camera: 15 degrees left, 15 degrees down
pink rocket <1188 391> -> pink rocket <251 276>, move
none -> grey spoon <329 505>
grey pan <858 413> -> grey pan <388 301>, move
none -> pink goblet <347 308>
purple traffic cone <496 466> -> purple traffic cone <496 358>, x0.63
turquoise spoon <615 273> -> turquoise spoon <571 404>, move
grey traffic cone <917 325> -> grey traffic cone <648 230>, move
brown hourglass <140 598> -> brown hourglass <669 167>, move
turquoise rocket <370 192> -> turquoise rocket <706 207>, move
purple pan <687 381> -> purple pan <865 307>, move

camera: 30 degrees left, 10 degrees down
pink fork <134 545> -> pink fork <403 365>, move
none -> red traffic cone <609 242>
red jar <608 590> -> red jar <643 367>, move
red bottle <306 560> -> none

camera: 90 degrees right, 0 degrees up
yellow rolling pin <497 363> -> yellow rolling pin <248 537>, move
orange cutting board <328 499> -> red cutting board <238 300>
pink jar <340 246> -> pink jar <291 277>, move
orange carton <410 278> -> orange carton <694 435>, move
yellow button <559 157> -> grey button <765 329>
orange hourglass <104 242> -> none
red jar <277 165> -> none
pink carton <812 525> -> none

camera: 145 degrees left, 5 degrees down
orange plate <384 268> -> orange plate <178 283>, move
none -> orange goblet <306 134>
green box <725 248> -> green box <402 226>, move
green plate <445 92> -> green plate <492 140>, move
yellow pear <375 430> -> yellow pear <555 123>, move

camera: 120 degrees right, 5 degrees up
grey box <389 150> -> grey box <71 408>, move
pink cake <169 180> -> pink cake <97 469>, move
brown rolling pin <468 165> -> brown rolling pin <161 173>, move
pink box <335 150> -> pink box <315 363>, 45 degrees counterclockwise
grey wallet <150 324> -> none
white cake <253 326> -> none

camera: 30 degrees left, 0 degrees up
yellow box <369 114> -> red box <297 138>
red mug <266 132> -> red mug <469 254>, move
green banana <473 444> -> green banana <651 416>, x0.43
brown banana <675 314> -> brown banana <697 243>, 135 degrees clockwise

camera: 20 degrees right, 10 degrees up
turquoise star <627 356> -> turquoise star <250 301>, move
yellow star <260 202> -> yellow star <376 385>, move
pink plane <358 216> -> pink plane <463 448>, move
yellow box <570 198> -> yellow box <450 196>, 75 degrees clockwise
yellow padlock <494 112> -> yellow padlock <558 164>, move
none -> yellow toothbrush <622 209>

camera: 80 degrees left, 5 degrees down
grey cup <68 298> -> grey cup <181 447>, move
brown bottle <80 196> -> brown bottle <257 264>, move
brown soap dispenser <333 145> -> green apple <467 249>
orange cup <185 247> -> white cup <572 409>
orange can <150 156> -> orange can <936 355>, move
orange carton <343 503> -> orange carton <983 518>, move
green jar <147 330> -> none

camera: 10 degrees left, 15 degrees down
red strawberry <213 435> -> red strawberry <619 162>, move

++++++++++

The full listing should be duplicated exactly, line by line.

camera: 15 degrees left, 15 degrees down
pink rocket <1188 391> -> pink rocket <251 276>, move
none -> grey spoon <329 505>
grey pan <858 413> -> grey pan <388 301>, move
none -> pink goblet <347 308>
purple traffic cone <496 466> -> purple traffic cone <496 358>, x0.63
turquoise spoon <615 273> -> turquoise spoon <571 404>, move
grey traffic cone <917 325> -> grey traffic cone <648 230>, move
brown hourglass <140 598> -> brown hourglass <669 167>, move
turquoise rocket <370 192> -> turquoise rocket <706 207>, move
purple pan <687 381> -> purple pan <865 307>, move

camera: 30 degrees left, 10 degrees down
pink fork <134 545> -> pink fork <403 365>, move
none -> red traffic cone <609 242>
red jar <608 590> -> red jar <643 367>, move
red bottle <306 560> -> none

camera: 90 degrees right, 0 degrees up
yellow rolling pin <497 363> -> yellow rolling pin <248 537>, move
orange cutting board <328 499> -> red cutting board <238 300>
pink jar <340 246> -> pink jar <291 277>, move
orange carton <410 278> -> orange carton <694 435>, move
yellow button <559 157> -> grey button <765 329>
orange hourglass <104 242> -> none
red jar <277 165> -> none
pink carton <812 525> -> none

camera: 145 degrees left, 5 degrees down
orange plate <384 268> -> orange plate <178 283>, move
none -> orange goblet <306 134>
green box <725 248> -> green box <402 226>, move
green plate <445 92> -> green plate <492 140>, move
yellow pear <375 430> -> yellow pear <555 123>, move

camera: 120 degrees right, 5 degrees up
grey box <389 150> -> grey box <71 408>, move
pink cake <169 180> -> pink cake <97 469>, move
brown rolling pin <468 165> -> brown rolling pin <161 173>, move
pink box <335 150> -> pink box <315 363>, 45 degrees counterclockwise
grey wallet <150 324> -> none
white cake <253 326> -> none

camera: 30 degrees left, 0 degrees up
yellow box <369 114> -> red box <297 138>
red mug <266 132> -> red mug <469 254>, move
green banana <473 444> -> green banana <651 416>, x0.43
brown banana <675 314> -> brown banana <697 243>, 135 degrees clockwise

camera: 20 degrees right, 10 degrees up
turquoise star <627 356> -> turquoise star <250 301>, move
yellow star <260 202> -> yellow star <376 385>, move
pink plane <358 216> -> pink plane <463 448>, move
yellow box <570 198> -> yellow box <450 196>, 75 degrees clockwise
yellow padlock <494 112> -> yellow padlock <558 164>, move
none -> yellow toothbrush <622 209>

camera: 80 degrees left, 5 degrees down
grey cup <68 298> -> grey cup <181 447>, move
brown bottle <80 196> -> brown bottle <257 264>, move
brown soap dispenser <333 145> -> green apple <467 249>
orange cup <185 247> -> white cup <572 409>
orange can <150 156> -> orange can <936 355>, move
orange carton <343 503> -> orange carton <983 518>, move
green jar <147 330> -> none

camera: 10 degrees left, 15 degrees down
red strawberry <213 435> -> red strawberry <619 162>, move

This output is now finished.